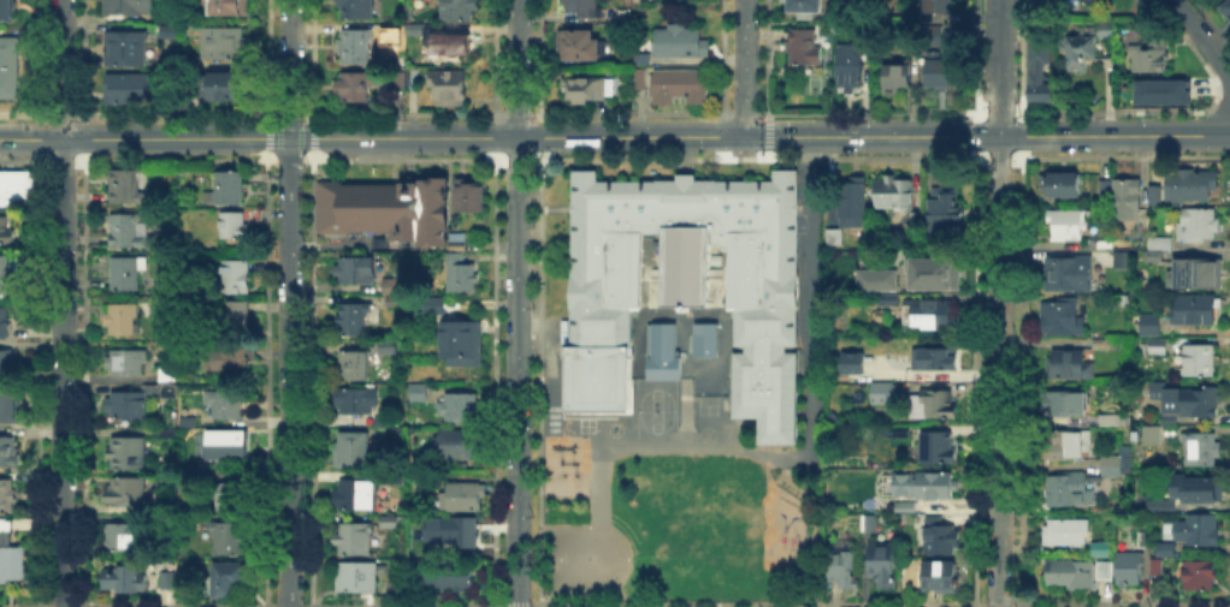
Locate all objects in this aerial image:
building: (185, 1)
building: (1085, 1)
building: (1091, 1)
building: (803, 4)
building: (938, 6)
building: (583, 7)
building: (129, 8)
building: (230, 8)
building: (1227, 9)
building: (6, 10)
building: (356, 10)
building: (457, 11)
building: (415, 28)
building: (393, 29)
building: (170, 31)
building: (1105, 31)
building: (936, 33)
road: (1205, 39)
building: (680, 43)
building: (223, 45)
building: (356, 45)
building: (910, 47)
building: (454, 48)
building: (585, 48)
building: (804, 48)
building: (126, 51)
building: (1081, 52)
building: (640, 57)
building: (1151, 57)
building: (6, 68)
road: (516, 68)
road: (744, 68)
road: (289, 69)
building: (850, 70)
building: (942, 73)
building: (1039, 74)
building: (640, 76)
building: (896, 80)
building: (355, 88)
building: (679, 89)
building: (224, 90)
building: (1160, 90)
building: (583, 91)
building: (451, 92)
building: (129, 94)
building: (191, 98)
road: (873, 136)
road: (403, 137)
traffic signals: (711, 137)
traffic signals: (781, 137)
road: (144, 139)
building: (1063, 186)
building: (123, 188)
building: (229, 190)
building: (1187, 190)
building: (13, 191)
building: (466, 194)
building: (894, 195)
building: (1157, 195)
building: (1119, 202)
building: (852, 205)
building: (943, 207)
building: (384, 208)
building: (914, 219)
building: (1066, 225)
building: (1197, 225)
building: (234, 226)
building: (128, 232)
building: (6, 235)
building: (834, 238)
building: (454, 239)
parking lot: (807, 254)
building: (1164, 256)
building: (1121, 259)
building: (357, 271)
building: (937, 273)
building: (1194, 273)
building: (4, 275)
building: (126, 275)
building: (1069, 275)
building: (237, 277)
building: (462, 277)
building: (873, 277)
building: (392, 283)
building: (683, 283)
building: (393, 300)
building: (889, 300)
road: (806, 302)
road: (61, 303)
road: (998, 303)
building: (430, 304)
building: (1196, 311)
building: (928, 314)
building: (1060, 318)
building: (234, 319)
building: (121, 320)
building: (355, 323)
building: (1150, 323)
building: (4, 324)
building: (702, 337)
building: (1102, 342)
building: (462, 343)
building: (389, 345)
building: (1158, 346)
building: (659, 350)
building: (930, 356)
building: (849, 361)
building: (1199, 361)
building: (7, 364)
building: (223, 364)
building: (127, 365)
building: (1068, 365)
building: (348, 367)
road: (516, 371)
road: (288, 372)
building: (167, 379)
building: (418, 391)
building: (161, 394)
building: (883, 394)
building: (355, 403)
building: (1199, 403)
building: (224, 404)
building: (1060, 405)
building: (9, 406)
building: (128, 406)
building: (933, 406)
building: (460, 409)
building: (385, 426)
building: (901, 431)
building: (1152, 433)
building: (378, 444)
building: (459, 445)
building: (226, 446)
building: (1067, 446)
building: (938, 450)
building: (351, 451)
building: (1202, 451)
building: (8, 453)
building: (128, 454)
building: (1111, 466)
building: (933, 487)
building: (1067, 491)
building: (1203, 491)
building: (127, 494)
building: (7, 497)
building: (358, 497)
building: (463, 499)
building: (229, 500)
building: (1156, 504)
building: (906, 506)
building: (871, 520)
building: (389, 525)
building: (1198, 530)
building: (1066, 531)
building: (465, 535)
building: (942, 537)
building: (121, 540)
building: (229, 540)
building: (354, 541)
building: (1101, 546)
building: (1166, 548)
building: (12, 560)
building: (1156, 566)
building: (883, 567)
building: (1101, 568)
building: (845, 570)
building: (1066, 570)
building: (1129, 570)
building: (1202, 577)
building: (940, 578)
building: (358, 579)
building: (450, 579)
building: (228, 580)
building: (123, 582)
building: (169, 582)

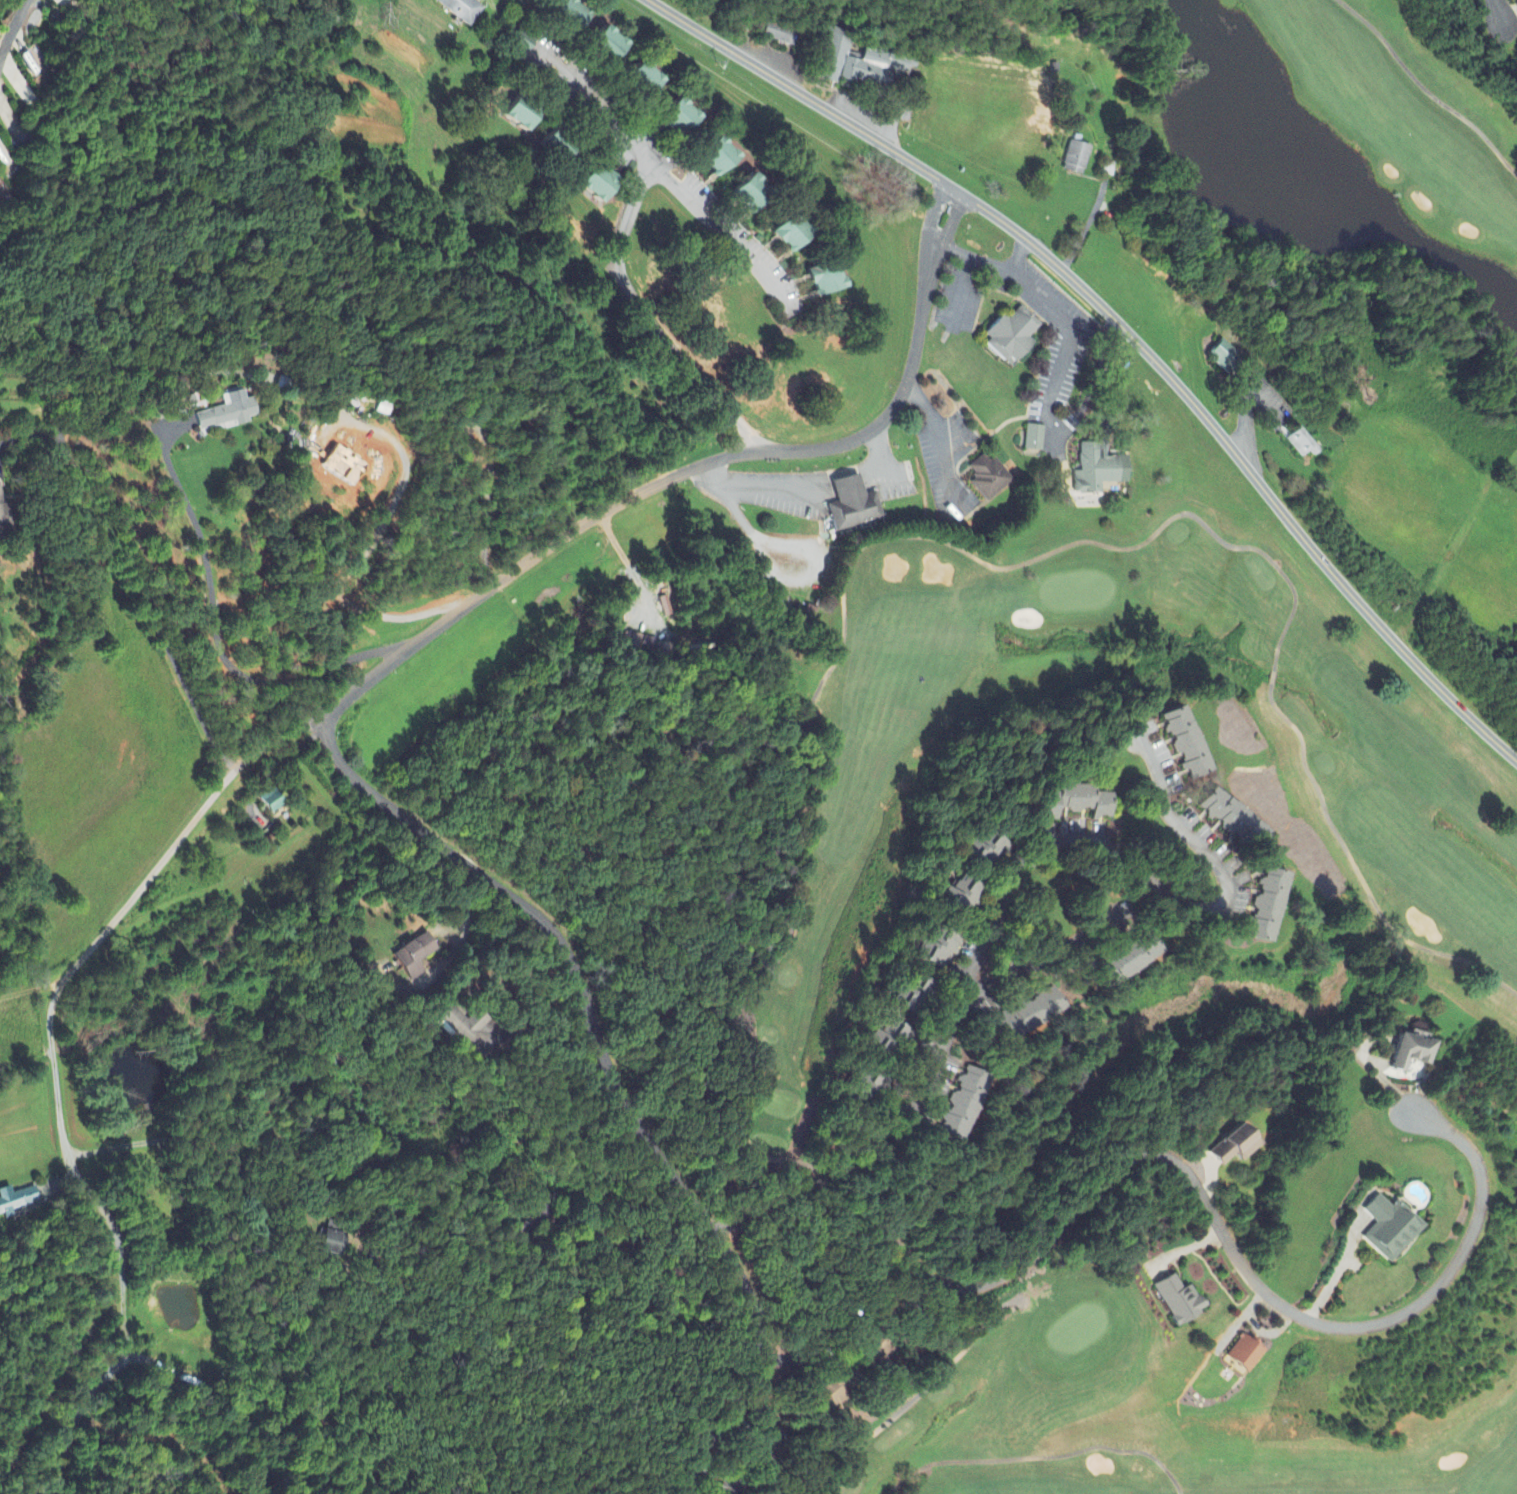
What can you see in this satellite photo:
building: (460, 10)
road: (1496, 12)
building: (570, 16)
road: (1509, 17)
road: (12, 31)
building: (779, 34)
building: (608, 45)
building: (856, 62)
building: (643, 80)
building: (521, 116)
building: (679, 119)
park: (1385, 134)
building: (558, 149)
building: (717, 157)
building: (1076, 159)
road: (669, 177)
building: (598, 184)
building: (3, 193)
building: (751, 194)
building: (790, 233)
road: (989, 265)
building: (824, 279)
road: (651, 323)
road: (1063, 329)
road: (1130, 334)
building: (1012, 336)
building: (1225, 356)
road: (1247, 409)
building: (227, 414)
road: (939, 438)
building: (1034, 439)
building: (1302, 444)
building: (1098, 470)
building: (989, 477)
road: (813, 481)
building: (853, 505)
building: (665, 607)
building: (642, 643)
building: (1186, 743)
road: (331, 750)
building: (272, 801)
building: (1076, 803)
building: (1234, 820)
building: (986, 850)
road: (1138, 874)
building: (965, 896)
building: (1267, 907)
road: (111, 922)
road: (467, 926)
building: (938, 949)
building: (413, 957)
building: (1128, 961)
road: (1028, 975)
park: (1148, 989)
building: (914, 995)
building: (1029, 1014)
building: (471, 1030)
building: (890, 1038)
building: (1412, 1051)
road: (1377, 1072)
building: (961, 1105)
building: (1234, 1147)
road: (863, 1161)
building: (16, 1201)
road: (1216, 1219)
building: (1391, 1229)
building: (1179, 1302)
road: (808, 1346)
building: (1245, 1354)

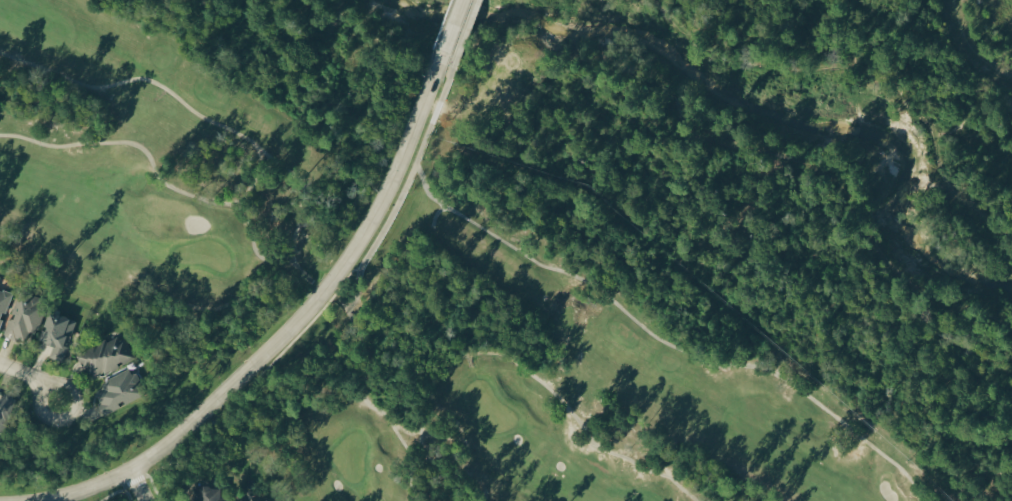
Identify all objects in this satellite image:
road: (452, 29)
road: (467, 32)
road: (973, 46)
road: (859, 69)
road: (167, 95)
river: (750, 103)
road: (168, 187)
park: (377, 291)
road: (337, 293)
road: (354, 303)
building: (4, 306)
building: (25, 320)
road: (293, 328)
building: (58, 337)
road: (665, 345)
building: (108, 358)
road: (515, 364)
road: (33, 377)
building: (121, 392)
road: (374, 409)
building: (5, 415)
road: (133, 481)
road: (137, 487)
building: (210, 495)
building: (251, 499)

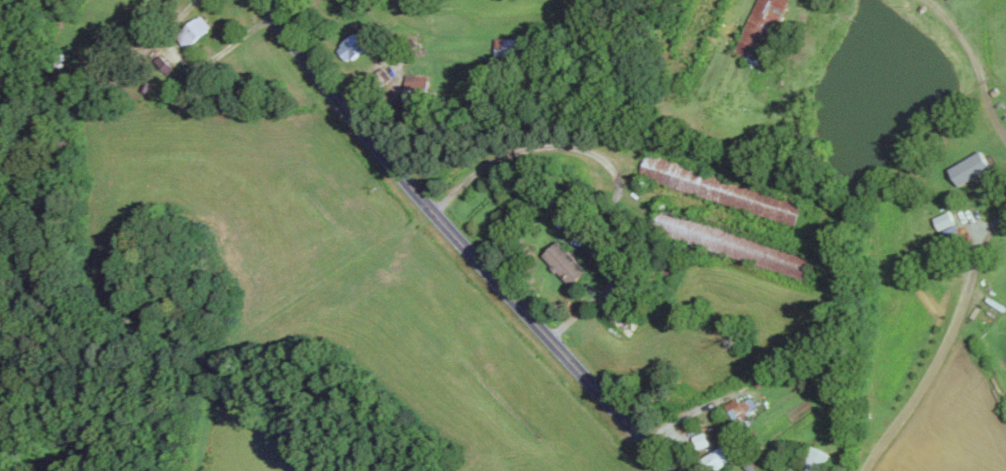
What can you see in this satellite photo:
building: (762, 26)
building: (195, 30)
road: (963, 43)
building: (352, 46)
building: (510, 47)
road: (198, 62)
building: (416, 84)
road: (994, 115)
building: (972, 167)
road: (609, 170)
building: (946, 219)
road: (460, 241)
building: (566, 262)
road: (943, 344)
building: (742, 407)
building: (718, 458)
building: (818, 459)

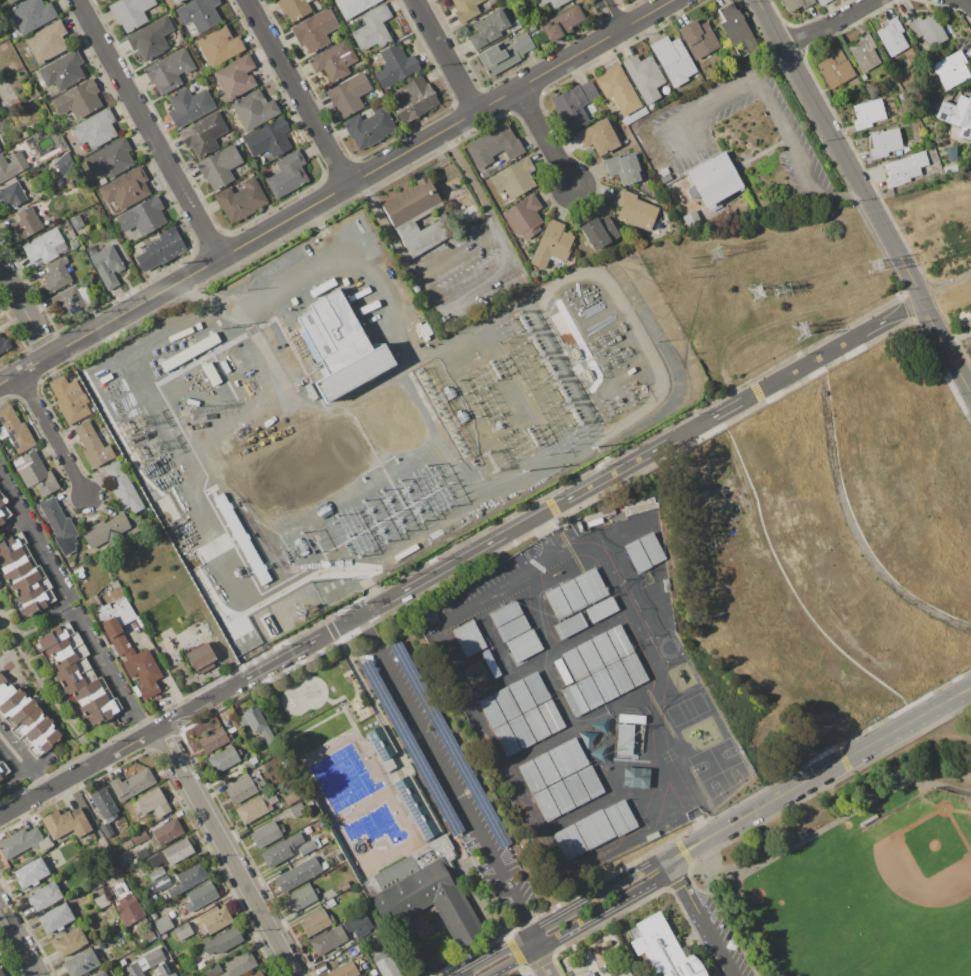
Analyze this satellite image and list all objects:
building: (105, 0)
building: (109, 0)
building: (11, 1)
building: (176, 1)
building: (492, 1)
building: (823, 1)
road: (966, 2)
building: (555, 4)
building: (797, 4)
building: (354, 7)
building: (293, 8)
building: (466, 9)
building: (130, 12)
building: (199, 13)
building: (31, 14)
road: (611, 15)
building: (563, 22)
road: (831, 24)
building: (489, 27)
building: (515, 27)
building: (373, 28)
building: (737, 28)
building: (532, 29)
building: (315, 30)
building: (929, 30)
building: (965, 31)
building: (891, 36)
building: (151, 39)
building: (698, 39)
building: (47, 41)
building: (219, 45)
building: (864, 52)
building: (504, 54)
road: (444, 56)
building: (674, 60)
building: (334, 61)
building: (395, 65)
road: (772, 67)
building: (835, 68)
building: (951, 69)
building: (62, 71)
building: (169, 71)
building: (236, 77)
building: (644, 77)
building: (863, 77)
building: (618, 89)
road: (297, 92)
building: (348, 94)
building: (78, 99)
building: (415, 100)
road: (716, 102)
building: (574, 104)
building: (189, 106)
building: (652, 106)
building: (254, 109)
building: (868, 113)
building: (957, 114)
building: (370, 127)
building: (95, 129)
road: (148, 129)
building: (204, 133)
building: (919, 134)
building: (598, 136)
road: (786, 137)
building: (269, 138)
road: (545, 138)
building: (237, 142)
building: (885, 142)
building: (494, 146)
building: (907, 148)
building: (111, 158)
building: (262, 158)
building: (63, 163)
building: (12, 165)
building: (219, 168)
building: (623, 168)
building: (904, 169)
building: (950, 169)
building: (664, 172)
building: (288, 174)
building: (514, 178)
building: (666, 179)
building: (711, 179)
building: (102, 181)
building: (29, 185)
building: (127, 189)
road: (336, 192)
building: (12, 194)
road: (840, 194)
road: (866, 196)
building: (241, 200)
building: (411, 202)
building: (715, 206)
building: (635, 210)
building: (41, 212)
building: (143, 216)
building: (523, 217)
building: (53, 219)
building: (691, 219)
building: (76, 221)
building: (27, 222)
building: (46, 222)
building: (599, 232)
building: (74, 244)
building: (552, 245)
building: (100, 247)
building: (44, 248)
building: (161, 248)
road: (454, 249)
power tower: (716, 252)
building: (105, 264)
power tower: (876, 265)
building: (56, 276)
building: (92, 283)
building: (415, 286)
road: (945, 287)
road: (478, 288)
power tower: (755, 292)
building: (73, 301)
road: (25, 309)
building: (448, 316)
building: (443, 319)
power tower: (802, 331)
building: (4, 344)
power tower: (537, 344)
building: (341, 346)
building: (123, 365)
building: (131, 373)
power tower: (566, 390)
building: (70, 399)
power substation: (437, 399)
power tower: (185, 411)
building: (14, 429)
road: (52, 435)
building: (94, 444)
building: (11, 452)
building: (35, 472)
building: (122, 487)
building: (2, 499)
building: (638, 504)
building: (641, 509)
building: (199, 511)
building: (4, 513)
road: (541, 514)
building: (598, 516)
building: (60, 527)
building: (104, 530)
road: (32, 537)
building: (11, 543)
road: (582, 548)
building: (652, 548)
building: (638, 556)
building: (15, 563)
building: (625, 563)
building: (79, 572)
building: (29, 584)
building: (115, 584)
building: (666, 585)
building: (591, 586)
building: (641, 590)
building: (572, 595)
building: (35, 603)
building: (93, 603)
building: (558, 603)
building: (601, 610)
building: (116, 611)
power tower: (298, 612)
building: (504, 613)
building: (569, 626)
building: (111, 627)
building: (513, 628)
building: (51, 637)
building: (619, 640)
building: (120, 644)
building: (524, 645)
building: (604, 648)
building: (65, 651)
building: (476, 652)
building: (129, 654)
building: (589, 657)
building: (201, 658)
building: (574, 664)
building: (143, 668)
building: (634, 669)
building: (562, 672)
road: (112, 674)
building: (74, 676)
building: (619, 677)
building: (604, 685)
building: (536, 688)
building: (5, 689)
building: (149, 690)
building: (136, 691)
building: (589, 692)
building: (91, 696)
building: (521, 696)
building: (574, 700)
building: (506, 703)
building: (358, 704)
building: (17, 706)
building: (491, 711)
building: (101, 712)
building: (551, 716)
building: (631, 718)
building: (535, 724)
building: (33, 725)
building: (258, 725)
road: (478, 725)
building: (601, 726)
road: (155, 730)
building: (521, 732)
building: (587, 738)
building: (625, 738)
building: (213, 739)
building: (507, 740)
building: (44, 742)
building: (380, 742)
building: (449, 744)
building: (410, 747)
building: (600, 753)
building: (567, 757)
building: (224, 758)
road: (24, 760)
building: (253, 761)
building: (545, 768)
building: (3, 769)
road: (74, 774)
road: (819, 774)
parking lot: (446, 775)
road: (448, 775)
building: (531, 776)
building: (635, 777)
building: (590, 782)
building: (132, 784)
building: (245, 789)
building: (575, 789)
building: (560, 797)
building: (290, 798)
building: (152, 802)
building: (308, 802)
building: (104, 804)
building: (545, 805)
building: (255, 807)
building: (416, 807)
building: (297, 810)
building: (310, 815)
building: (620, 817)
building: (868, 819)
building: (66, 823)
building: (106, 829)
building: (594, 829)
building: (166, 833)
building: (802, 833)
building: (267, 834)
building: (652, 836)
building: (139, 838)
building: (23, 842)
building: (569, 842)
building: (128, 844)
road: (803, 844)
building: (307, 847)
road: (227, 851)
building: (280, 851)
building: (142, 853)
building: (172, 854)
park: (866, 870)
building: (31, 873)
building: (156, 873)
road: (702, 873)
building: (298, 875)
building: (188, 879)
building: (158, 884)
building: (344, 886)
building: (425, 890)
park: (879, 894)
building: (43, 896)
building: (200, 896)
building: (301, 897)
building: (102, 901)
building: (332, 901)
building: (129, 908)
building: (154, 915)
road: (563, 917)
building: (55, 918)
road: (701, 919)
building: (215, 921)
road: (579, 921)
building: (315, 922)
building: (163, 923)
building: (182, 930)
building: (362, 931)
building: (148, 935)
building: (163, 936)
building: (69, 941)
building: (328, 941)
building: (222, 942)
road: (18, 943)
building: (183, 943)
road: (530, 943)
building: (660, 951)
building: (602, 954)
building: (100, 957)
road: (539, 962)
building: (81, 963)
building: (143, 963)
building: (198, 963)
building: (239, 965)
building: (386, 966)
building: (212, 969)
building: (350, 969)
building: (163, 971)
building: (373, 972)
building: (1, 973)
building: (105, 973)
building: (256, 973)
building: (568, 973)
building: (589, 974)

________________________

Report every line containing the string "power" in the material.

power tower: (716, 252)
power tower: (876, 265)
power tower: (755, 292)
power tower: (802, 331)
power tower: (537, 344)
power tower: (566, 390)
power substation: (437, 399)
power tower: (185, 411)
power tower: (298, 612)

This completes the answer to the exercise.